» **Data lines**:
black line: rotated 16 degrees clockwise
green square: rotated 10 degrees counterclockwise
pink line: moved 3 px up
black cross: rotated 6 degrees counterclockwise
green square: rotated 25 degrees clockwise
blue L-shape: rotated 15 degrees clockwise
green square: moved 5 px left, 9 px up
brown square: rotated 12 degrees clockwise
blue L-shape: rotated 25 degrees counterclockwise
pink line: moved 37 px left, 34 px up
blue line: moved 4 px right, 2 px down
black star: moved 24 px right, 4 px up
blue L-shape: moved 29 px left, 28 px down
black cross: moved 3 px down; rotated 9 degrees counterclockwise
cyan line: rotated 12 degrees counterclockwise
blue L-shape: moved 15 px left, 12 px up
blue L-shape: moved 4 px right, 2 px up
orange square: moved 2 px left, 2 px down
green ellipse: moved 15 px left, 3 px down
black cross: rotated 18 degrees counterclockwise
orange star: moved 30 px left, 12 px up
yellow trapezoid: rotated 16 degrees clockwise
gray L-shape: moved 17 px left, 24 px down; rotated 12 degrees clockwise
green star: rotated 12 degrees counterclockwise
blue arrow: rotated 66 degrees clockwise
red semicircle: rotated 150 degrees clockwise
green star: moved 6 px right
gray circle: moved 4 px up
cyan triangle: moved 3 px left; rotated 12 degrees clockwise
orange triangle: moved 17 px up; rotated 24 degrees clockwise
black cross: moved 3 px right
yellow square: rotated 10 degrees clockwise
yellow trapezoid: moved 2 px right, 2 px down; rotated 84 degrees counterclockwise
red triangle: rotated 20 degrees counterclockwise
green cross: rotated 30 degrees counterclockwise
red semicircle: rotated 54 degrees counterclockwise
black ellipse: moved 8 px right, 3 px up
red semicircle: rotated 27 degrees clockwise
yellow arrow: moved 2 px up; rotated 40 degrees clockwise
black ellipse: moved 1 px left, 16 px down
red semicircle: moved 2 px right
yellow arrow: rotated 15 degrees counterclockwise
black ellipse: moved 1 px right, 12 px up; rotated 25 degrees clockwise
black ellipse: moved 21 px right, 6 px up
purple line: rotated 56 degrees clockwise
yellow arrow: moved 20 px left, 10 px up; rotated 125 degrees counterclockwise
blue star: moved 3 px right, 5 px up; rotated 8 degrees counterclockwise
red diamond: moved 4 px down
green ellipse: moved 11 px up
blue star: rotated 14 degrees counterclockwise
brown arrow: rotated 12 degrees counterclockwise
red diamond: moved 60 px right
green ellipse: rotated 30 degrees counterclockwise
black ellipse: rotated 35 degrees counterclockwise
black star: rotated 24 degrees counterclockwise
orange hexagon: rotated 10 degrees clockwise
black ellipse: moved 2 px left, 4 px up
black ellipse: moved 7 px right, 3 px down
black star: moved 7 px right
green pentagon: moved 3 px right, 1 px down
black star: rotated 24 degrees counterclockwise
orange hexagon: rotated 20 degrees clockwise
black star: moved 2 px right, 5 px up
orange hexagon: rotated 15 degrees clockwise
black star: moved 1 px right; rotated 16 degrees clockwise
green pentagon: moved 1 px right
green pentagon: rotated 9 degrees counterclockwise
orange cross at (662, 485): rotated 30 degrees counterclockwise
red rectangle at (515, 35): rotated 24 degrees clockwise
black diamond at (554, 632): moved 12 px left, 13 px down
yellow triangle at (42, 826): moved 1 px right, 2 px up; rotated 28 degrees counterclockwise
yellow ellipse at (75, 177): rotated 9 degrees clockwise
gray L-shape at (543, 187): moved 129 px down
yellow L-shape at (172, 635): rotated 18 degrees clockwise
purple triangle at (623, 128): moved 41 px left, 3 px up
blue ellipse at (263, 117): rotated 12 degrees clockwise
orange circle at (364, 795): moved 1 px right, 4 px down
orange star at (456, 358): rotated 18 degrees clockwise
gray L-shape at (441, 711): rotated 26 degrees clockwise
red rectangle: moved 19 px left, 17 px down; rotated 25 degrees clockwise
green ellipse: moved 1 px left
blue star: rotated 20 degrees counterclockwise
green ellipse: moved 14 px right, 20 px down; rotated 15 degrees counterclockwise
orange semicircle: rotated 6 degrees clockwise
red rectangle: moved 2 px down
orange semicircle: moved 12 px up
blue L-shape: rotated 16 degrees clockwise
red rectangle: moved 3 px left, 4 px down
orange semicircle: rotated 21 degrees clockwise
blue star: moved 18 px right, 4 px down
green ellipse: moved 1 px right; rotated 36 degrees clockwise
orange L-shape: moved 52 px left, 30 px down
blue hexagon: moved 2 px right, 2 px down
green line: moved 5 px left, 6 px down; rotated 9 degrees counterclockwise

» **Given task**: Reproduce all of the data above verbatim, keeping its original order and changing nothing.

» **Exercise answer**:
black line: rotated 16 degrees clockwise
green square: rotated 10 degrees counterclockwise
pink line: moved 3 px up
black cross: rotated 6 degrees counterclockwise
green square: rotated 25 degrees clockwise
blue L-shape: rotated 15 degrees clockwise
green square: moved 5 px left, 9 px up
brown square: rotated 12 degrees clockwise
blue L-shape: rotated 25 degrees counterclockwise
pink line: moved 37 px left, 34 px up
blue line: moved 4 px right, 2 px down
black star: moved 24 px right, 4 px up
blue L-shape: moved 29 px left, 28 px down
black cross: moved 3 px down; rotated 9 degrees counterclockwise
cyan line: rotated 12 degrees counterclockwise
blue L-shape: moved 15 px left, 12 px up
blue L-shape: moved 4 px right, 2 px up
orange square: moved 2 px left, 2 px down
green ellipse: moved 15 px left, 3 px down
black cross: rotated 18 degrees counterclockwise
orange star: moved 30 px left, 12 px up
yellow trapezoid: rotated 16 degrees clockwise
gray L-shape: moved 17 px left, 24 px down; rotated 12 degrees clockwise
green star: rotated 12 degrees counterclockwise
blue arrow: rotated 66 degrees clockwise
red semicircle: rotated 150 degrees clockwise
green star: moved 6 px right
gray circle: moved 4 px up
cyan triangle: moved 3 px left; rotated 12 degrees clockwise
orange triangle: moved 17 px up; rotated 24 degrees clockwise
black cross: moved 3 px right
yellow square: rotated 10 degrees clockwise
yellow trapezoid: moved 2 px right, 2 px down; rotated 84 degrees counterclockwise
red triangle: rotated 20 degrees counterclockwise
green cross: rotated 30 degrees counterclockwise
red semicircle: rotated 54 degrees counterclockwise
black ellipse: moved 8 px right, 3 px up
red semicircle: rotated 27 degrees clockwise
yellow arrow: moved 2 px up; rotated 40 degrees clockwise
black ellipse: moved 1 px left, 16 px down
red semicircle: moved 2 px right
yellow arrow: rotated 15 degrees counterclockwise
black ellipse: moved 1 px right, 12 px up; rotated 25 degrees clockwise
black ellipse: moved 21 px right, 6 px up
purple line: rotated 56 degrees clockwise
yellow arrow: moved 20 px left, 10 px up; rotated 125 degrees counterclockwise
blue star: moved 3 px right, 5 px up; rotated 8 degrees counterclockwise
red diamond: moved 4 px down
green ellipse: moved 11 px up
blue star: rotated 14 degrees counterclockwise
brown arrow: rotated 12 degrees counterclockwise
red diamond: moved 60 px right
green ellipse: rotated 30 degrees counterclockwise
black ellipse: rotated 35 degrees counterclockwise
black star: rotated 24 degrees counterclockwise
orange hexagon: rotated 10 degrees clockwise
black ellipse: moved 2 px left, 4 px up
black ellipse: moved 7 px right, 3 px down
black star: moved 7 px right
green pentagon: moved 3 px right, 1 px down
black star: rotated 24 degrees counterclockwise
orange hexagon: rotated 20 degrees clockwise
black star: moved 2 px right, 5 px up
orange hexagon: rotated 15 degrees clockwise
black star: moved 1 px right; rotated 16 degrees clockwise
green pentagon: moved 1 px right
green pentagon: rotated 9 degrees counterclockwise
orange cross at (662, 485): rotated 30 degrees counterclockwise
red rectangle at (515, 35): rotated 24 degrees clockwise
black diamond at (554, 632): moved 12 px left, 13 px down
yellow triangle at (42, 826): moved 1 px right, 2 px up; rotated 28 degrees counterclockwise
yellow ellipse at (75, 177): rotated 9 degrees clockwise
gray L-shape at (543, 187): moved 129 px down
yellow L-shape at (172, 635): rotated 18 degrees clockwise
purple triangle at (623, 128): moved 41 px left, 3 px up
blue ellipse at (263, 117): rotated 12 degrees clockwise
orange circle at (364, 795): moved 1 px right, 4 px down
orange star at (456, 358): rotated 18 degrees clockwise
gray L-shape at (441, 711): rotated 26 degrees clockwise
red rectangle: moved 19 px left, 17 px down; rotated 25 degrees clockwise
green ellipse: moved 1 px left
blue star: rotated 20 degrees counterclockwise
green ellipse: moved 14 px right, 20 px down; rotated 15 degrees counterclockwise
orange semicircle: rotated 6 degrees clockwise
red rectangle: moved 2 px down
orange semicircle: moved 12 px up
blue L-shape: rotated 16 degrees clockwise
red rectangle: moved 3 px left, 4 px down
orange semicircle: rotated 21 degrees clockwise
blue star: moved 18 px right, 4 px down
green ellipse: moved 1 px right; rotated 36 degrees clockwise
orange L-shape: moved 52 px left, 30 px down
blue hexagon: moved 2 px right, 2 px down
green line: moved 5 px left, 6 px down; rotated 9 degrees counterclockwise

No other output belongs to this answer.